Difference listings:

- Opening Delimiter -

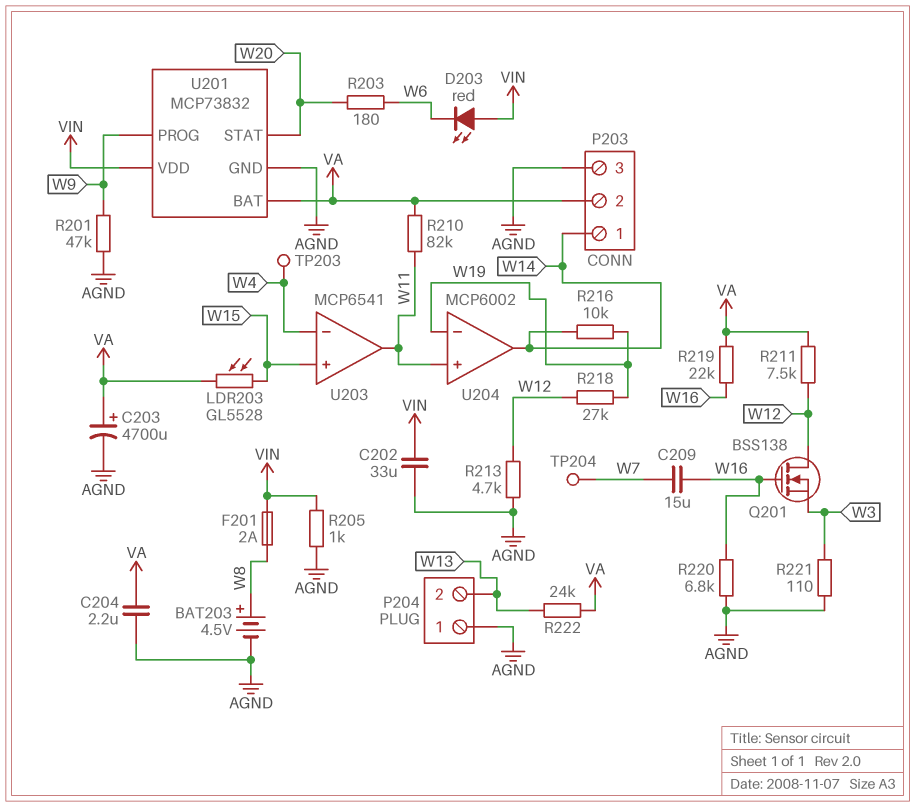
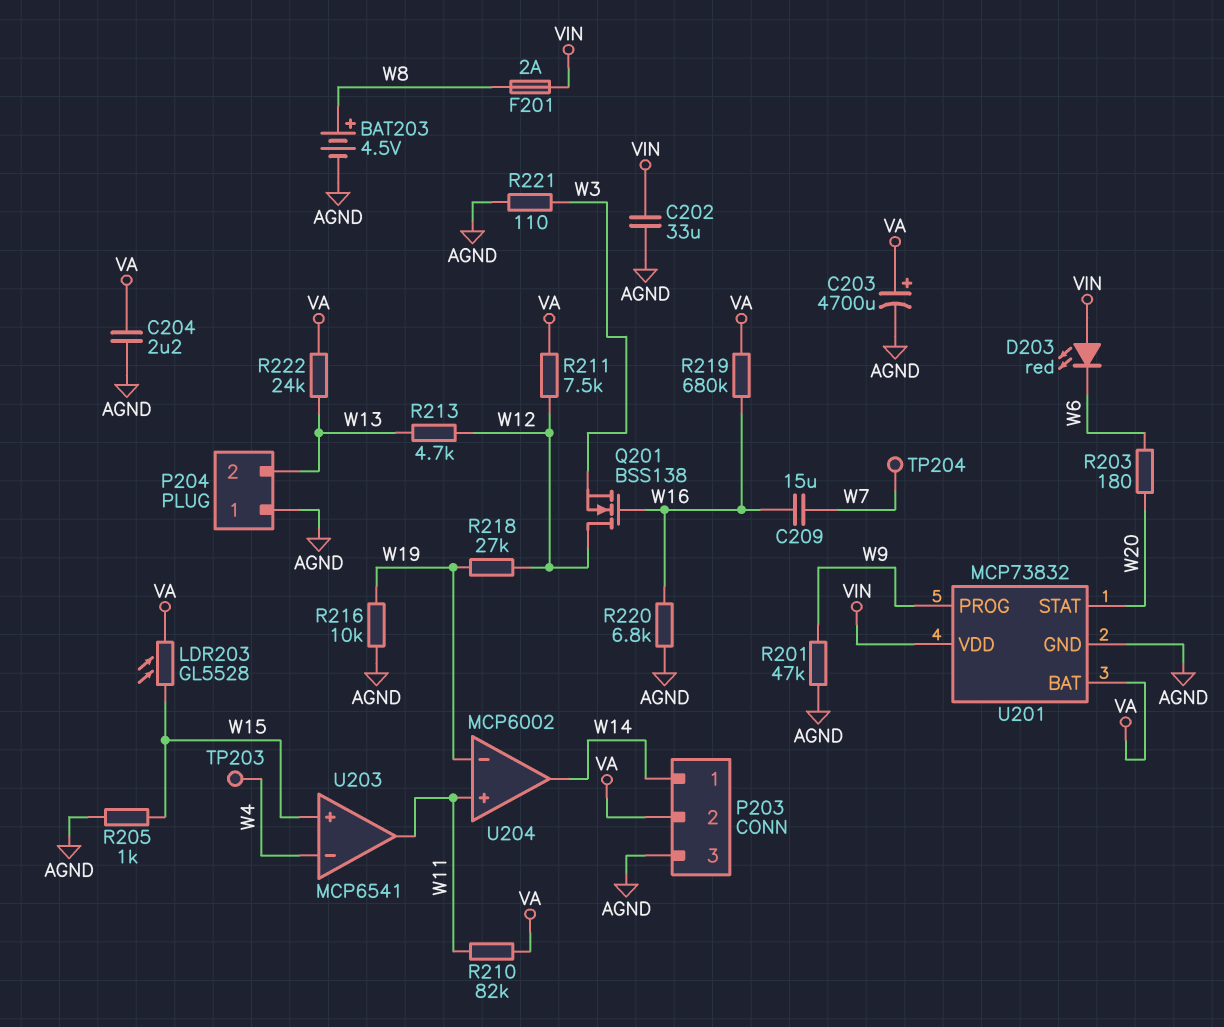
R205: 1k (AGND, VIN) -> 1k (AGND, W15)
R213: 4.7k (AGND, W12) -> 4.7k (W12, W13)
R216: 10k (W14, W19) -> 10k (AGND, W19)
R219: 22k (VA, W16) -> 680k (VA, W16)

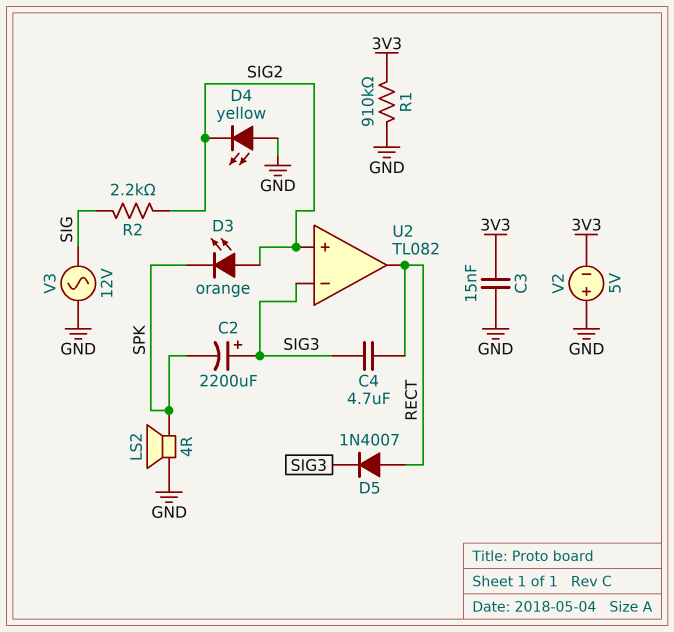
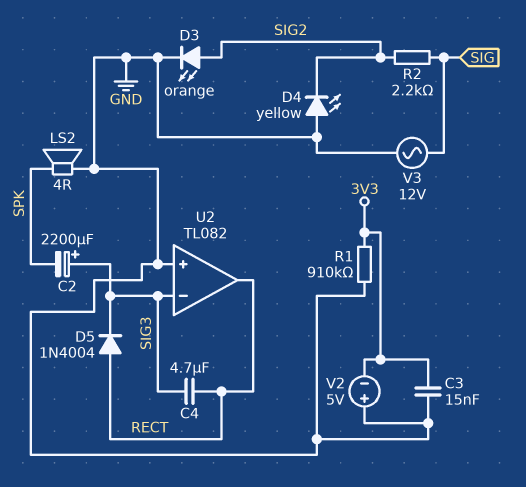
D3: LED orange (A SIG2, K SPK) -> LED orange (A SIG2, K GND)
D5: diode 1N4007 (A RECT, K SIG3) -> diode 1N4004 (A RECT, K SIG3)
U2 pin in+: SIG2 -> GND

- Closing Delimiter -

The answer consists of the line holding "D3: LED orange" and every line after it up to the end of the records, word for word.

• [The completed task]:
D3: LED orange (A SIG2, K SPK) -> LED orange (A SIG2, K GND)
D5: diode 1N4007 (A RECT, K SIG3) -> diode 1N4004 (A RECT, K SIG3)
U2 pin in+: SIG2 -> GND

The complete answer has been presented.